From the listing below, restate word for word the lines from the line containing "(317, 411) = (117, 338): blue" down through the line containing "(606, 123) = (207, 481): blue". Exclude pictures.

» Records for the task
----------

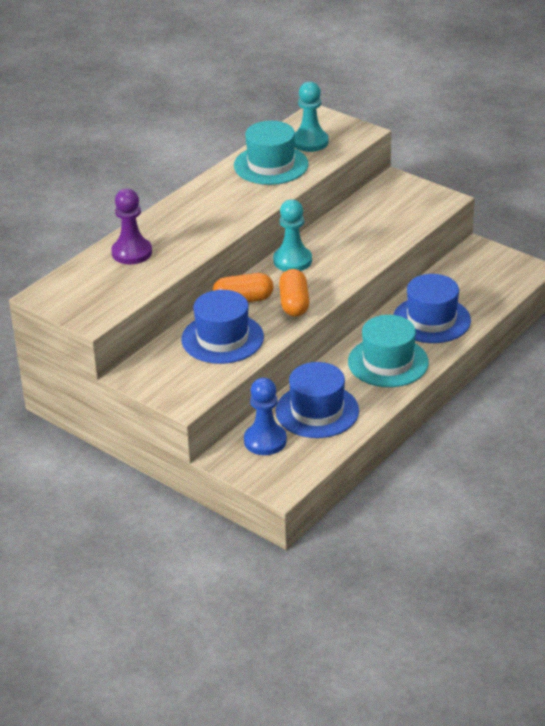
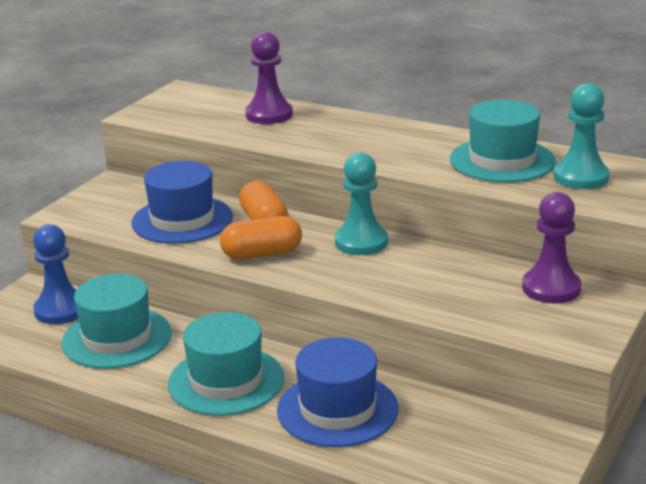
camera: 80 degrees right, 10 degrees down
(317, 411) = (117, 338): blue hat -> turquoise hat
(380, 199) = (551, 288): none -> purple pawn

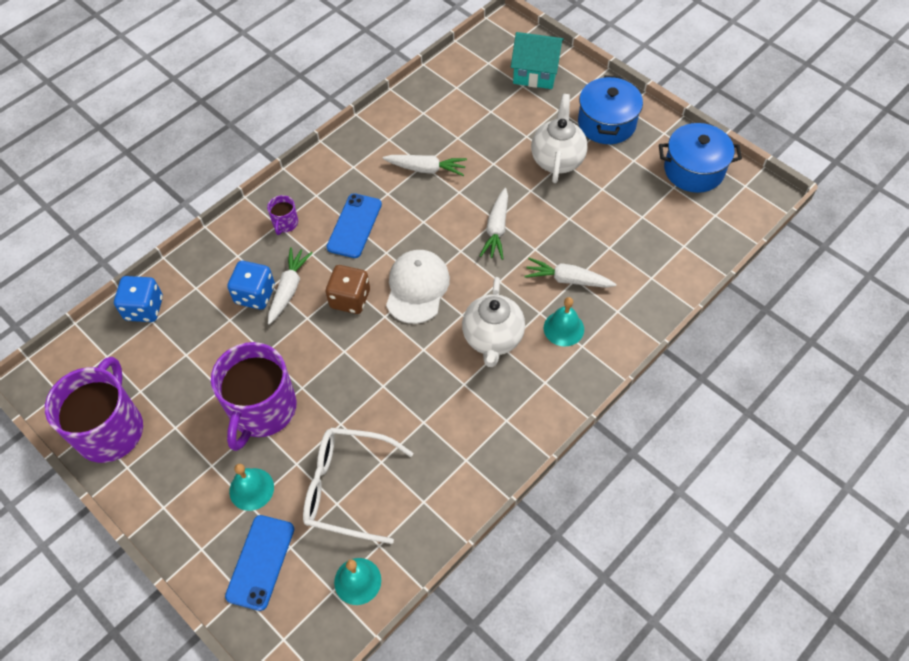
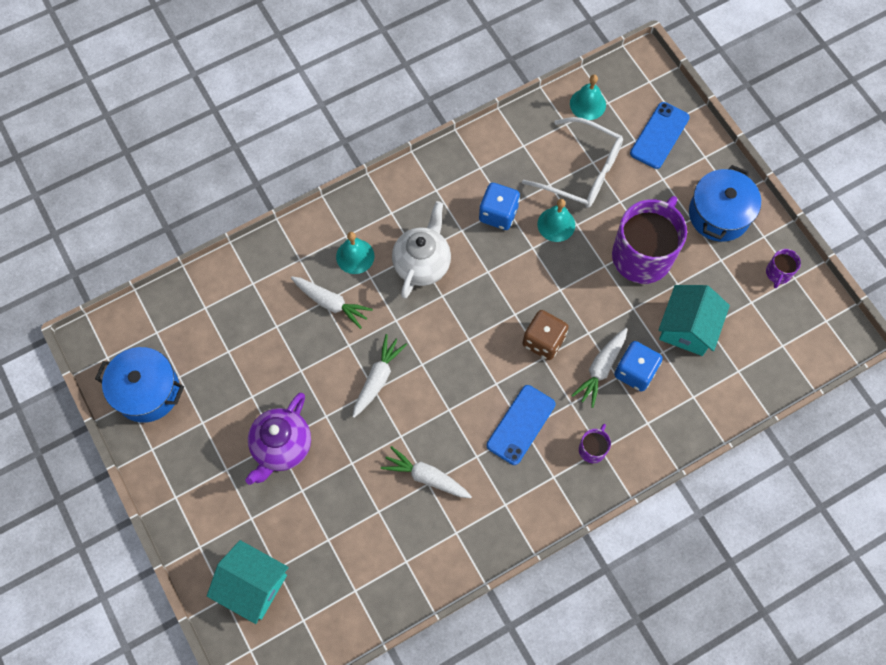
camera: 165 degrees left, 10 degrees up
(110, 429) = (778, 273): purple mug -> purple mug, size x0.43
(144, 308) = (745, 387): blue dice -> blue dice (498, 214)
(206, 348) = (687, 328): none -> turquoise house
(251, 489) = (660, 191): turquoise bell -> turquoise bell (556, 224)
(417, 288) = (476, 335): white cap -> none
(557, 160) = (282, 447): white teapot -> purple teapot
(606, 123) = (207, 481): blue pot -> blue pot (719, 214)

----------

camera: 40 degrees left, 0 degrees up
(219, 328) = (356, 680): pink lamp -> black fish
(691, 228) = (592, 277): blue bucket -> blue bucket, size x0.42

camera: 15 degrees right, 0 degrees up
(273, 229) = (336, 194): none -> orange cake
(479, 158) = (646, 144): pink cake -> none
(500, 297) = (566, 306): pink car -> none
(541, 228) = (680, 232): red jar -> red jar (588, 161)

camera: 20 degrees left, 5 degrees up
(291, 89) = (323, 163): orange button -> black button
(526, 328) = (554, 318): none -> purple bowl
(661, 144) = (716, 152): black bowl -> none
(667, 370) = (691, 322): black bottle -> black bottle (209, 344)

----------

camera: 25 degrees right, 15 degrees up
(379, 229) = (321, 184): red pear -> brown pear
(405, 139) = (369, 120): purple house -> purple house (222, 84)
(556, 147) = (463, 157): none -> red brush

----------

» Solution for this exercise
(317, 411) = (117, 338): blue hat -> turquoise hat
(380, 199) = (551, 288): none -> purple pawn

camera: 165 degrees left, 10 degrees up
(110, 429) = (778, 273): purple mug -> purple mug, size x0.43
(144, 308) = (745, 387): blue dice -> blue dice (498, 214)
(206, 348) = (687, 328): none -> turquoise house
(251, 489) = (660, 191): turquoise bell -> turquoise bell (556, 224)
(417, 288) = (476, 335): white cap -> none
(557, 160) = (282, 447): white teapot -> purple teapot
(606, 123) = (207, 481): blue pot -> blue pot (719, 214)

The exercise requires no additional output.